### Task material

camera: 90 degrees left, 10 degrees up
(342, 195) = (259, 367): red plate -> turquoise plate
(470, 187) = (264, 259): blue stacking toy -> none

--

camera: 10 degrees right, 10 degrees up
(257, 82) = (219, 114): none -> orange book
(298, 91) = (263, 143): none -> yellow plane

### Task instructions
Please copy out each line of the material that contains the string "camera".

### Answer to the exercise
camera: 90 degrees left, 10 degrees up
camera: 10 degrees right, 10 degrees up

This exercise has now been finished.